▶ **What the task requires**
Search each line below for "moved", then return the lines where it appears.

▶ **Dataset content**
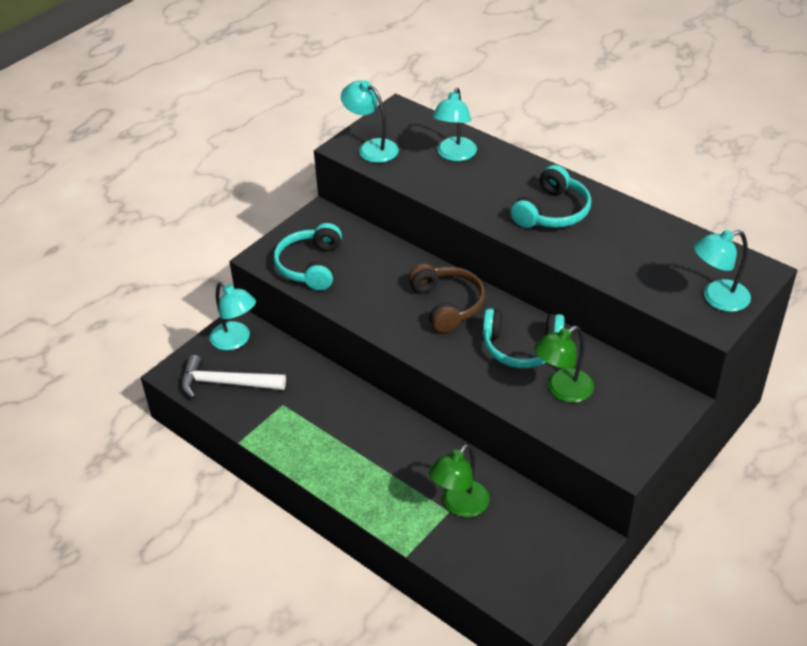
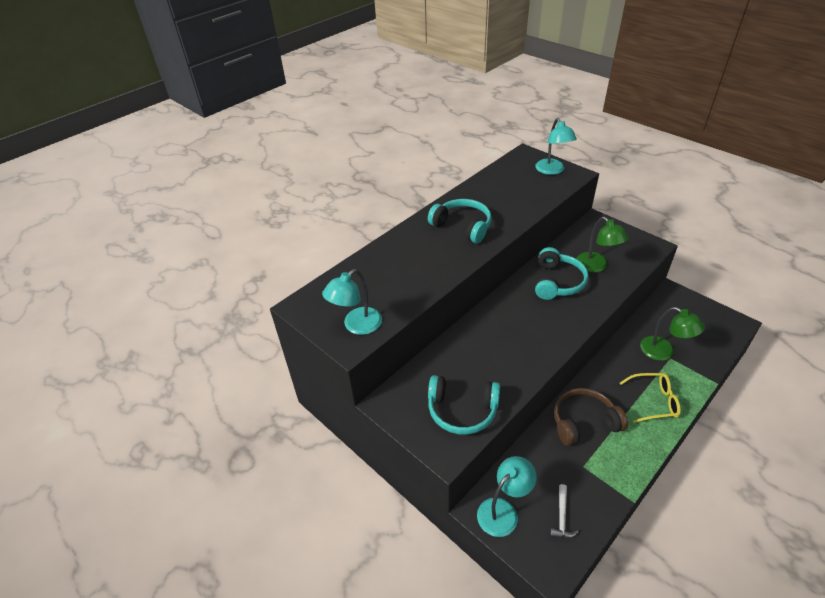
camera: 85 degrees left, 0 degrees up
white hammer [181,355,286,399] -> white hammer [550,484,579,538], size x0.54
brown headphones [408,264,485,333] -> brown headphones moved to [554,388,628,446]
turquoise lamp [432,88,477,161] -> none
none -> yellow glasses [620,373,681,423]

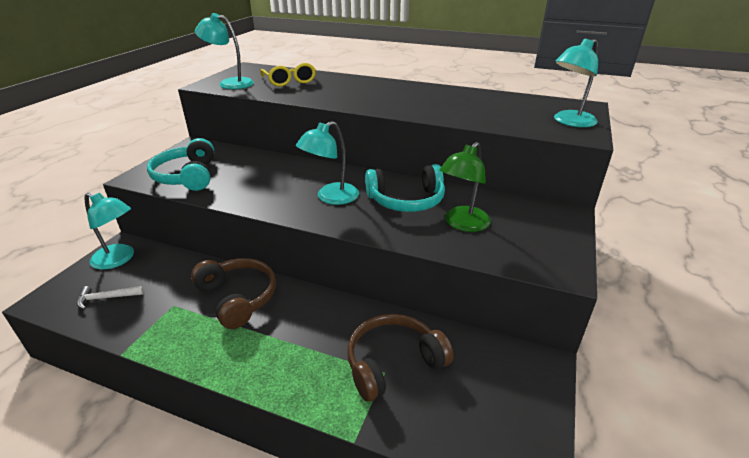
camera: 65 degrees right, 10 degrees down
turquoise headphones [428,199,492,243] -> none
yellow glasses [620,373,681,423] -> yellow glasses moved to [260,63,316,86]
green lamp [640,307,705,361] -> brown headphones [347,314,454,402]
none -> turquoise lamp [296,121,359,205]

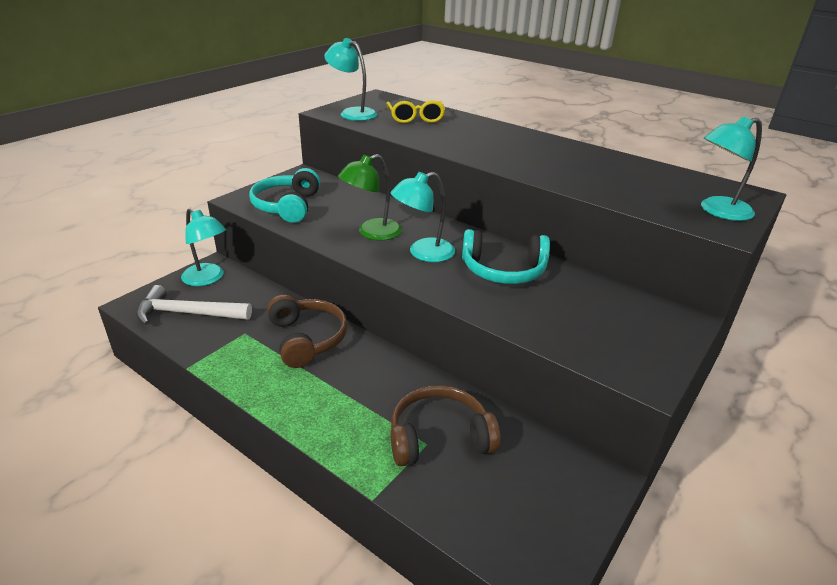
camera: 15 degrees right, 0 degrees up
white hammer [77,286,144,309] -> white hammer [136,285,252,325], size x1.85
green lamp [439,142,491,232] -> green lamp moved to [338,154,402,240]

▶ **Answer**
brown headphones [408,264,485,333] -> brown headphones moved to [554,388,628,446]
yellow glasses [620,373,681,423] -> yellow glasses moved to [260,63,316,86]
green lamp [439,142,491,232] -> green lamp moved to [338,154,402,240]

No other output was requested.